• [The problem] Leaving out the images, please output every entry exactly as it appears.

• [Available data]
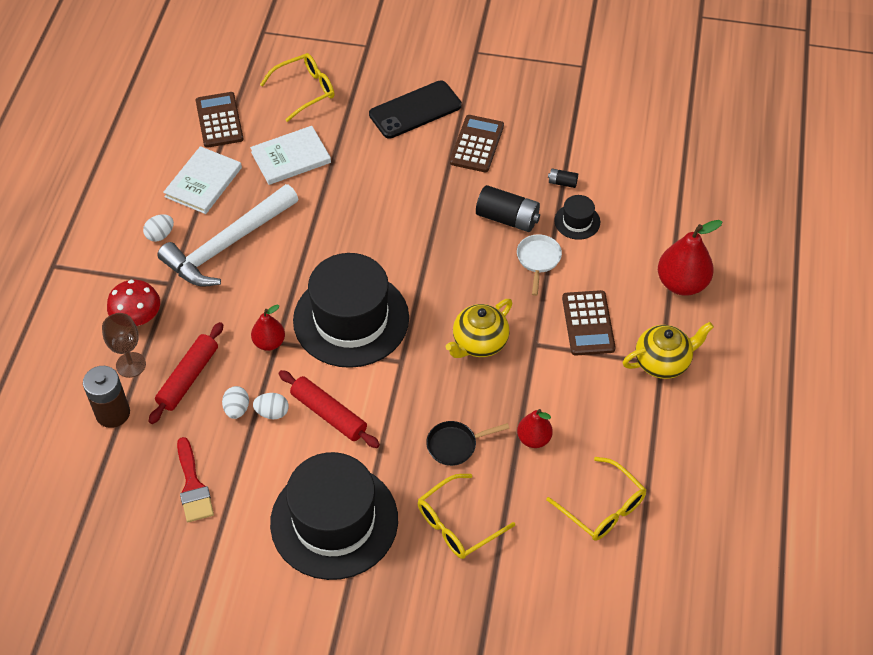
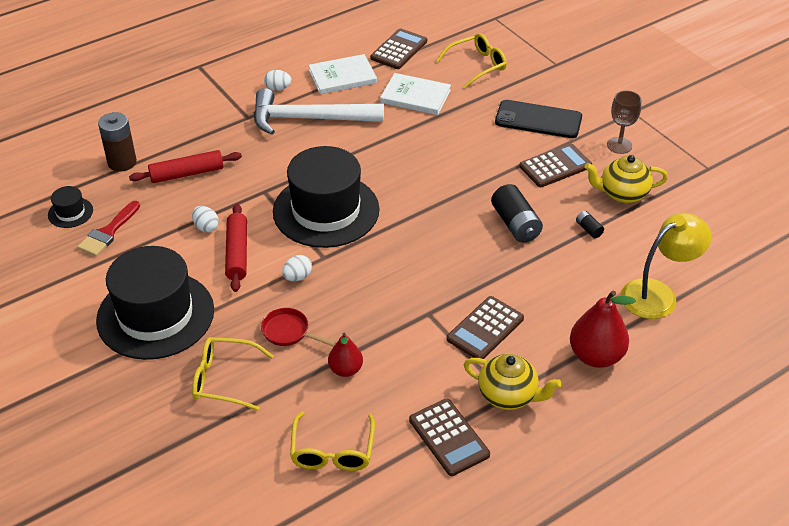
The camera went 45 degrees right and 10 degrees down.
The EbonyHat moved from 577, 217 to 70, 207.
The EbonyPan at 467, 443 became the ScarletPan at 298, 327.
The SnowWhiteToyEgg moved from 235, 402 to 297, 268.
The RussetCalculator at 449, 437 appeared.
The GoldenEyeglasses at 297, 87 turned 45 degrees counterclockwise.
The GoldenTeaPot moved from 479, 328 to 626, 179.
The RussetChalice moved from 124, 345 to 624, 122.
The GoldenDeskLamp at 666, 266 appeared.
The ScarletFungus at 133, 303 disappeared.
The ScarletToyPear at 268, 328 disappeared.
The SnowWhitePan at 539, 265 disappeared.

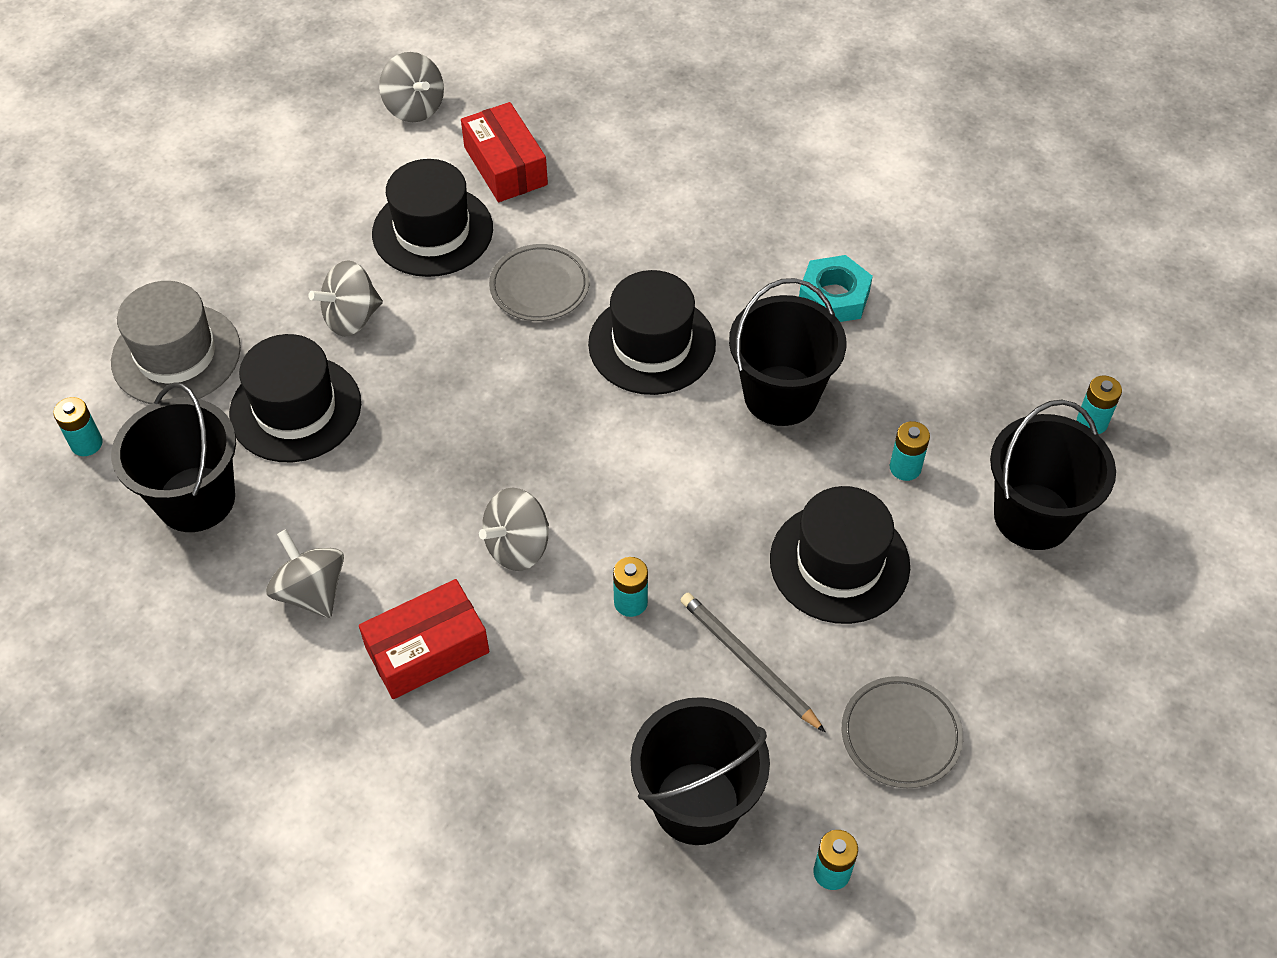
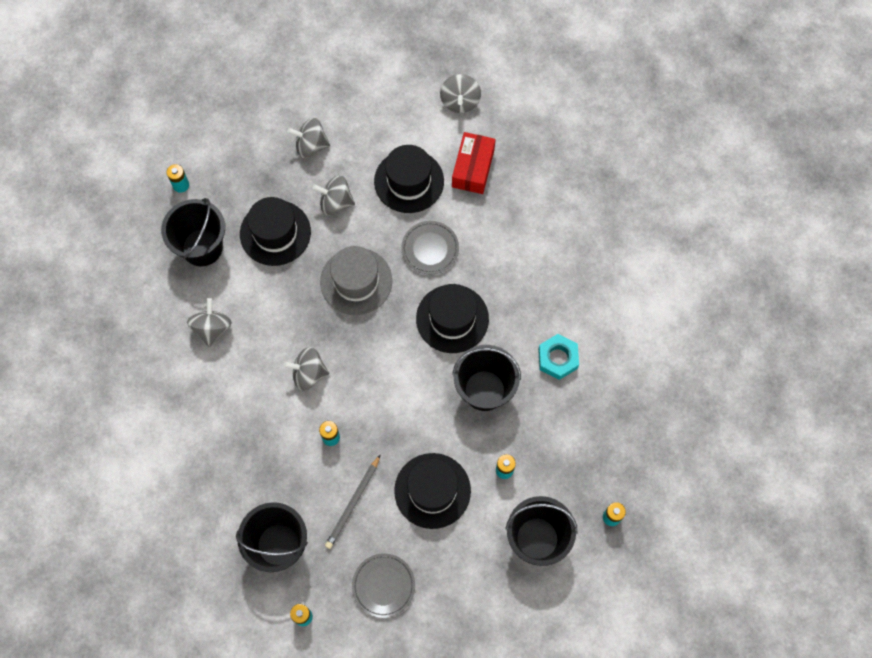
The camera went 40 degrees right and 15 degrees up.
The AshGreyToyTop at 309, 138 appeared.
The AshGreyHat moved from 176, 342 to 356, 280.
The AshGreyLeadPencil at 753, 663 turned 150 degrees counterclockwise.
The ScarletPackage at 424, 639 disappeared.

• [Exercise solution]
The camera went 45 degrees right and 10 degrees down.
The EbonyHat moved from 577, 217 to 70, 207.
The EbonyPan at 467, 443 became the ScarletPan at 298, 327.
The SnowWhiteToyEgg moved from 235, 402 to 297, 268.
The RussetCalculator at 449, 437 appeared.
The GoldenEyeglasses at 297, 87 turned 45 degrees counterclockwise.
The GoldenTeaPot moved from 479, 328 to 626, 179.
The RussetChalice moved from 124, 345 to 624, 122.
The GoldenDeskLamp at 666, 266 appeared.
The ScarletFungus at 133, 303 disappeared.
The ScarletToyPear at 268, 328 disappeared.
The SnowWhitePan at 539, 265 disappeared.

The camera went 40 degrees right and 15 degrees up.
The AshGreyToyTop at 309, 138 appeared.
The AshGreyHat moved from 176, 342 to 356, 280.
The AshGreyLeadPencil at 753, 663 turned 150 degrees counterclockwise.
The ScarletPackage at 424, 639 disappeared.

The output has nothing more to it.